**WHAT THE TASK REQUIRES**
Everything in the data below is left aside except the lines from the one containing "S202: button (GND, N005)" through the one containing "U10: NOR 74LS02"; repeat those exactly.

**EXERCISE MATERIAL**
-- Opening Marker --
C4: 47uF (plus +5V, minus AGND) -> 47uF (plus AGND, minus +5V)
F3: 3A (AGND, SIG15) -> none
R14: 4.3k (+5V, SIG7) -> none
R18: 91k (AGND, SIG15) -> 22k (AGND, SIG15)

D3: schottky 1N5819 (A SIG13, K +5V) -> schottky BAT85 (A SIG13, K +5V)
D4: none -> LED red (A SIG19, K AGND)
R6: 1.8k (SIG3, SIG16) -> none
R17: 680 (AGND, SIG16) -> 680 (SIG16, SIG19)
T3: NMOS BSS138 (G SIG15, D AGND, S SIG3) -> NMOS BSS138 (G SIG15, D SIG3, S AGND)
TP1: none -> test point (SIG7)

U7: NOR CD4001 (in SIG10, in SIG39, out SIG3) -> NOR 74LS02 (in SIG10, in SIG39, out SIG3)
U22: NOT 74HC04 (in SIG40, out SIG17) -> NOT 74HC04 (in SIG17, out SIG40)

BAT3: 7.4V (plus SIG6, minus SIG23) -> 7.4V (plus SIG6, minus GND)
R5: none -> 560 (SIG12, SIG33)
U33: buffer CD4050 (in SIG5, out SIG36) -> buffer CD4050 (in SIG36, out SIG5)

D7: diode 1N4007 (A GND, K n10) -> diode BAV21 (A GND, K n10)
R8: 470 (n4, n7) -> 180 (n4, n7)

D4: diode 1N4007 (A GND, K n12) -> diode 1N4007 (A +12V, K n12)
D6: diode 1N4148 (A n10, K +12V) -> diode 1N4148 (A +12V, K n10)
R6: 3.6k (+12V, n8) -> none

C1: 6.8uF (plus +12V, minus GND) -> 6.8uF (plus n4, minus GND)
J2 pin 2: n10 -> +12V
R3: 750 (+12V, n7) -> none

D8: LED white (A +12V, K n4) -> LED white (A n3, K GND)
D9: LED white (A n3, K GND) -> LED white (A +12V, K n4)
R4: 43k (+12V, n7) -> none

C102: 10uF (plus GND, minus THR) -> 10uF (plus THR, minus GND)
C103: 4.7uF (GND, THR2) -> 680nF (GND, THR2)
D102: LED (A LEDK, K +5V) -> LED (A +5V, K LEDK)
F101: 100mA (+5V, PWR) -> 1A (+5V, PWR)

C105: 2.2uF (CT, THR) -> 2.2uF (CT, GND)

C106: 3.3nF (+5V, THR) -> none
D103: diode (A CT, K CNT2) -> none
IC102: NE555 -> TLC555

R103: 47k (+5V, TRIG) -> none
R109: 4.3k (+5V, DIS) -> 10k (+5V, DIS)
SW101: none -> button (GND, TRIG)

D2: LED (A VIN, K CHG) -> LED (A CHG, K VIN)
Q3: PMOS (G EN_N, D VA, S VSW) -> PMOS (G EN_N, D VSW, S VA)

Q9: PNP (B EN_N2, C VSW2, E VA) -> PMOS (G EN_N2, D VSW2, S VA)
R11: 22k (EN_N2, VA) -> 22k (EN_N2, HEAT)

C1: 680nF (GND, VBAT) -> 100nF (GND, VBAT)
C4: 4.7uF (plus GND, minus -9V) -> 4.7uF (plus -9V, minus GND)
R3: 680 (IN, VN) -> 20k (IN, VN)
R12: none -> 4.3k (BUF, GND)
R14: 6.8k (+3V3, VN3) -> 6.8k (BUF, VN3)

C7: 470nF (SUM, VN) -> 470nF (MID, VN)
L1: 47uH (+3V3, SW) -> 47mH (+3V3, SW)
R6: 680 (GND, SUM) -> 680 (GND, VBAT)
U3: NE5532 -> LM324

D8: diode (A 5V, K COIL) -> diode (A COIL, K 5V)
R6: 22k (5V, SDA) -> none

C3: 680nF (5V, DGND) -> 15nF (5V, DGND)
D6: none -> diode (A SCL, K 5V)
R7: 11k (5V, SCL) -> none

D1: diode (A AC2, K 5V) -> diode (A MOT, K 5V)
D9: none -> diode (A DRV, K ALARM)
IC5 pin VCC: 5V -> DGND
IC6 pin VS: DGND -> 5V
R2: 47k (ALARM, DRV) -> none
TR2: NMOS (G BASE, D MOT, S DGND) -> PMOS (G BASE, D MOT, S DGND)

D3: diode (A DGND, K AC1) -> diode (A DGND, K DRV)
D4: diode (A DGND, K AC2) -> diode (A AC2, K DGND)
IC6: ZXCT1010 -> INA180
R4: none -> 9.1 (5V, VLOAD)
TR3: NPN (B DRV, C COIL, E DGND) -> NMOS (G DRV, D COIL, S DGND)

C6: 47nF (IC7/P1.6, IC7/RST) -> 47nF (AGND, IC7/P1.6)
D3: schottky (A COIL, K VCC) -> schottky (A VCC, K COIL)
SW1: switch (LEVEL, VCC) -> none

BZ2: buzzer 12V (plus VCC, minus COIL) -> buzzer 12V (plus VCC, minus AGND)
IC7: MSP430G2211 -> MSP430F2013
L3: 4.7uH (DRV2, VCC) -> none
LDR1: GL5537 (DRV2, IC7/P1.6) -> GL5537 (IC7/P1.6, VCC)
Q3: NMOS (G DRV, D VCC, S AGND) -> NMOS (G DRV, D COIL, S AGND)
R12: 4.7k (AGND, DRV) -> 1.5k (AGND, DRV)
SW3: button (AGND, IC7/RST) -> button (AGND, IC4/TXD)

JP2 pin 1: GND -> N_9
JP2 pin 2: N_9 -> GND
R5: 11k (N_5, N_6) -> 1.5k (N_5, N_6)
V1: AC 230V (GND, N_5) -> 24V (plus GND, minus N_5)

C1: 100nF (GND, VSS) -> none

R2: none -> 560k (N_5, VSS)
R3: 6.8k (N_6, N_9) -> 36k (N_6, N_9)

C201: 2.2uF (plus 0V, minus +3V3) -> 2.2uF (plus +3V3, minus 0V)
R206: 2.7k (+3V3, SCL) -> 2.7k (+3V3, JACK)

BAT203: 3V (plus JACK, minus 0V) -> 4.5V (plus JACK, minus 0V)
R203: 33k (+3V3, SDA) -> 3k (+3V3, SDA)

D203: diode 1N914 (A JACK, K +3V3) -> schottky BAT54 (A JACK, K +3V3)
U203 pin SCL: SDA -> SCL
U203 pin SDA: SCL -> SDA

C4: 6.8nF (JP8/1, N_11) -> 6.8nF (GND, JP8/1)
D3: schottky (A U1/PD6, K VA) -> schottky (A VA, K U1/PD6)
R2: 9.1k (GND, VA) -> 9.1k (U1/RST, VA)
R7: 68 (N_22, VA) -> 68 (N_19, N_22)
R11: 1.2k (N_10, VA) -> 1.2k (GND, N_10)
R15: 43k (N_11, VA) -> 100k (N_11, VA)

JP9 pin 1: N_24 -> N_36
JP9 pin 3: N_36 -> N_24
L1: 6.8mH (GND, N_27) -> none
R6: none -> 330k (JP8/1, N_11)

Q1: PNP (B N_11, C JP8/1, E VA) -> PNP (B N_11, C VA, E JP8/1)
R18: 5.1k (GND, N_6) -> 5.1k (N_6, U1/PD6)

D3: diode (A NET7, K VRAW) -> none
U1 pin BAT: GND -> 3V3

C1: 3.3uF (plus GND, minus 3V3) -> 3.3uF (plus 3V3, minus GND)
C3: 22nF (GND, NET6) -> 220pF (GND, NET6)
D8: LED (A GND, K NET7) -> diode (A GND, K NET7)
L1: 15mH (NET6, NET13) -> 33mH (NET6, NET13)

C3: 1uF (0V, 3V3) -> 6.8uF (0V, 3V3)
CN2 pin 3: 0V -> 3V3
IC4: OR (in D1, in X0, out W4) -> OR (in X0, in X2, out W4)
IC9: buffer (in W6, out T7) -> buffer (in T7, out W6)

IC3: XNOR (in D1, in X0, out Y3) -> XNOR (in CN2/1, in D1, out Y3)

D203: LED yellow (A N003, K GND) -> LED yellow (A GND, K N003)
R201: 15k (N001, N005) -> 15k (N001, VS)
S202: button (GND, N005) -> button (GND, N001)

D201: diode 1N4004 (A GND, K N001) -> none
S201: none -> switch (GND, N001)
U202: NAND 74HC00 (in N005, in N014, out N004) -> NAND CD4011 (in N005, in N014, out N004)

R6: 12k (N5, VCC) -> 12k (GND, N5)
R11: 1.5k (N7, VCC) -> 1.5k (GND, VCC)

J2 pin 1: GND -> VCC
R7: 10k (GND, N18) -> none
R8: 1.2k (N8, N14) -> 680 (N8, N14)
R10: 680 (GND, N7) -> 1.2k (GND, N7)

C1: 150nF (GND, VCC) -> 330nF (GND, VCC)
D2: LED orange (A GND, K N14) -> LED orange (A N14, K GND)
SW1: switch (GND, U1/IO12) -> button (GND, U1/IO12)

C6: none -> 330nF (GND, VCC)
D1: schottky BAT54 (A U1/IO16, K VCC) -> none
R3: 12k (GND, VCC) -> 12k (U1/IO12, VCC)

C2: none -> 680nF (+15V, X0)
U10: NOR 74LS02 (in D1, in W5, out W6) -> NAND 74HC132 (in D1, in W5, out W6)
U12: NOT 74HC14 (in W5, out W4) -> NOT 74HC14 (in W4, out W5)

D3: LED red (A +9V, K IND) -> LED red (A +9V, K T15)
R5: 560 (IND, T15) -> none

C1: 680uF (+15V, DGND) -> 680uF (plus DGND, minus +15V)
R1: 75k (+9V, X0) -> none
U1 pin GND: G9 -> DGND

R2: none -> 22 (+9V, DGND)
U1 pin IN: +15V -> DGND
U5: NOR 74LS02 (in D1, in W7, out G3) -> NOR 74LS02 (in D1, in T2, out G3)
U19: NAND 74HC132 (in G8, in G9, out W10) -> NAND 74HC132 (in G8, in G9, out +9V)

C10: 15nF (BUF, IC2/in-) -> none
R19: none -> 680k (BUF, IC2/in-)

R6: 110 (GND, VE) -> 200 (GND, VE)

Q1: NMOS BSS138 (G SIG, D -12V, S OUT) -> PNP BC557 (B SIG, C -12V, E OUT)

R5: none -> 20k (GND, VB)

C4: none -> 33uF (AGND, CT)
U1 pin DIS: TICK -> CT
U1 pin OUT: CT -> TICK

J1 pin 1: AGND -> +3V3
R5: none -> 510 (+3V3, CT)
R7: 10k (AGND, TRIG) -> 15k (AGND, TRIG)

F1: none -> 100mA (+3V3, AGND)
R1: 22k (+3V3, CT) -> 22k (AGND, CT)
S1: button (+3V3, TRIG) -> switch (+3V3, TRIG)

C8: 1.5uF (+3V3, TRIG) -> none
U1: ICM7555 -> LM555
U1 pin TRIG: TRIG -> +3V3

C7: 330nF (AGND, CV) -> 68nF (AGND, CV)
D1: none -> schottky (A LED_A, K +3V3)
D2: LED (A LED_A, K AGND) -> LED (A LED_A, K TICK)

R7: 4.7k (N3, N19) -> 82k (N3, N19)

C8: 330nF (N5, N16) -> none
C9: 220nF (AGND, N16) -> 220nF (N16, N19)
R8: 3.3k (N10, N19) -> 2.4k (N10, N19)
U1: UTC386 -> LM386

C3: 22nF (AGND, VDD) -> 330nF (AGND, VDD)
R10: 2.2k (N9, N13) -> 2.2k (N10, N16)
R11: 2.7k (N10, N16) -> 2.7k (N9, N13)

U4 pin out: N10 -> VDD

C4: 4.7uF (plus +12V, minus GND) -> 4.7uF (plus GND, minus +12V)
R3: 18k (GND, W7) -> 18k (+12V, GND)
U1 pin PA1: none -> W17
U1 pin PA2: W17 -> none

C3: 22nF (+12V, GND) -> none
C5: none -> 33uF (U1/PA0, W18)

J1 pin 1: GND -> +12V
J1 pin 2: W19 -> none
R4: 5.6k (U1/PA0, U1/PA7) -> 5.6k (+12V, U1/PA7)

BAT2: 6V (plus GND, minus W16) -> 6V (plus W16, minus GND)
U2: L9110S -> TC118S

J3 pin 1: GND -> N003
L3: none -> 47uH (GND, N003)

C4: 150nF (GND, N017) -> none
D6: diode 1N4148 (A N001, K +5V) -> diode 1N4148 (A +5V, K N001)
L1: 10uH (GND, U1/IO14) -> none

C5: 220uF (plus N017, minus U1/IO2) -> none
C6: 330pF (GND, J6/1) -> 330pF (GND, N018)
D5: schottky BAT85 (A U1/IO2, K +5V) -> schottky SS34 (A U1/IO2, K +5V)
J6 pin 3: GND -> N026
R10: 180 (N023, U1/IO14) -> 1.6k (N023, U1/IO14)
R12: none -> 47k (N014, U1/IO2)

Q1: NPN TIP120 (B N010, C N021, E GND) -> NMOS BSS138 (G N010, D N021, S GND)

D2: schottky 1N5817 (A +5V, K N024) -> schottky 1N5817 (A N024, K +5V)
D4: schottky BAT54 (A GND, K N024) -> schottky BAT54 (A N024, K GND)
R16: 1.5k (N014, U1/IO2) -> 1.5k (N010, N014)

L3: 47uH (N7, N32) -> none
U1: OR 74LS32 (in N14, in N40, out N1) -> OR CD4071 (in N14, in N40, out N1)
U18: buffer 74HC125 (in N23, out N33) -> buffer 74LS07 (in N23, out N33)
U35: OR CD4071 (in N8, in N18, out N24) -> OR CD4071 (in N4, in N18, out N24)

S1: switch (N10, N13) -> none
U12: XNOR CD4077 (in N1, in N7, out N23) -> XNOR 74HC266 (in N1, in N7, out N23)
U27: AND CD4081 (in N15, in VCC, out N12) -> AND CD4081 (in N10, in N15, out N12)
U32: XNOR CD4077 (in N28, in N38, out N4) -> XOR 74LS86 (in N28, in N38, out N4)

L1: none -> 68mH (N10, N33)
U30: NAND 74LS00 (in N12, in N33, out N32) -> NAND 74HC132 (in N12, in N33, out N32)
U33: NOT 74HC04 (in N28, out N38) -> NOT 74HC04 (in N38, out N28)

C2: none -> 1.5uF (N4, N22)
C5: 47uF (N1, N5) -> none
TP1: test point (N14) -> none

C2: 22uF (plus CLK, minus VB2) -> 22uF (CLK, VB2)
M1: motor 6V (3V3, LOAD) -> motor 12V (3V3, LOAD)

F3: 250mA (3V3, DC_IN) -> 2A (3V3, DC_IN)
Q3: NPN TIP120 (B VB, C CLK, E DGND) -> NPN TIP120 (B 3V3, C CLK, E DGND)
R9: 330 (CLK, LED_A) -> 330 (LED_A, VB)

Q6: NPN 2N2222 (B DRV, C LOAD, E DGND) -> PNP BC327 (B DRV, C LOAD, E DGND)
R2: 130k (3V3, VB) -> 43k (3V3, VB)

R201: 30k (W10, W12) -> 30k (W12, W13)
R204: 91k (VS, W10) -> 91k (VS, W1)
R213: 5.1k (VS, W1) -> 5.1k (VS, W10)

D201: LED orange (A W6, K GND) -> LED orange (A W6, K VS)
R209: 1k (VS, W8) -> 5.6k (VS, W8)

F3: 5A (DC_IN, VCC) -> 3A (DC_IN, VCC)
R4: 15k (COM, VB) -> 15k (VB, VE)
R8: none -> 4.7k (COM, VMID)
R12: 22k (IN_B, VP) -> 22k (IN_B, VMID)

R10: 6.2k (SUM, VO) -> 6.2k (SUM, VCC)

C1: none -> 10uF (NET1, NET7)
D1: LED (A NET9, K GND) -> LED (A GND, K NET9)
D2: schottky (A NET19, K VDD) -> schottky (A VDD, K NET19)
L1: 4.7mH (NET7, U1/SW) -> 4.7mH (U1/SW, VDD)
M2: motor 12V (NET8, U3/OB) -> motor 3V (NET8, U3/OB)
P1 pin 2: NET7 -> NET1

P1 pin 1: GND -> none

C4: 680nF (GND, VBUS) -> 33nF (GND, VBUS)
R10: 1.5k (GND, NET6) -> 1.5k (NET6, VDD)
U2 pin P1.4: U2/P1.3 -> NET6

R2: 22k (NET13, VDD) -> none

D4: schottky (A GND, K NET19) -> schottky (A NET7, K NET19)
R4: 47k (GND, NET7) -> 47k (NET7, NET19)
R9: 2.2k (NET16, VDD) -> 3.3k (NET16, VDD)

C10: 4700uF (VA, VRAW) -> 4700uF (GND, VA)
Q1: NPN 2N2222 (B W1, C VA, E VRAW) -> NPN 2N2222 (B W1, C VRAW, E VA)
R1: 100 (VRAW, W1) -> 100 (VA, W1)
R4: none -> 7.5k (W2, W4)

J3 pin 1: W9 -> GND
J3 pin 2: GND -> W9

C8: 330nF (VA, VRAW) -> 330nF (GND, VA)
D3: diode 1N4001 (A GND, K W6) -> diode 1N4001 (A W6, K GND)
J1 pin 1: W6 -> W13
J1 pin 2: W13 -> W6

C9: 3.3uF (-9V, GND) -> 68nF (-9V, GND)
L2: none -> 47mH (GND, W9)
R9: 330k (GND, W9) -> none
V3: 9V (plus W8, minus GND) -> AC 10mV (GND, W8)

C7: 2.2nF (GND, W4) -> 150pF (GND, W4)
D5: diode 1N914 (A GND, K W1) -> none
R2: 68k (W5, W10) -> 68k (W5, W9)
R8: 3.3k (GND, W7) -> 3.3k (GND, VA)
-- Closing Marker --
**SOLUTION TO THE PROBLEM**
S202: button (GND, N005) -> button (GND, N001)

D201: diode 1N4004 (A GND, K N001) -> none
S201: none -> switch (GND, N001)
U202: NAND 74HC00 (in N005, in N014, out N004) -> NAND CD4011 (in N005, in N014, out N004)

R6: 12k (N5, VCC) -> 12k (GND, N5)
R11: 1.5k (N7, VCC) -> 1.5k (GND, VCC)

J2 pin 1: GND -> VCC
R7: 10k (GND, N18) -> none
R8: 1.2k (N8, N14) -> 680 (N8, N14)
R10: 680 (GND, N7) -> 1.2k (GND, N7)

C1: 150nF (GND, VCC) -> 330nF (GND, VCC)
D2: LED orange (A GND, K N14) -> LED orange (A N14, K GND)
SW1: switch (GND, U1/IO12) -> button (GND, U1/IO12)

C6: none -> 330nF (GND, VCC)
D1: schottky BAT54 (A U1/IO16, K VCC) -> none
R3: 12k (GND, VCC) -> 12k (U1/IO12, VCC)

C2: none -> 680nF (+15V, X0)
U10: NOR 74LS02 (in D1, in W5, out W6) -> NAND 74HC132 (in D1, in W5, out W6)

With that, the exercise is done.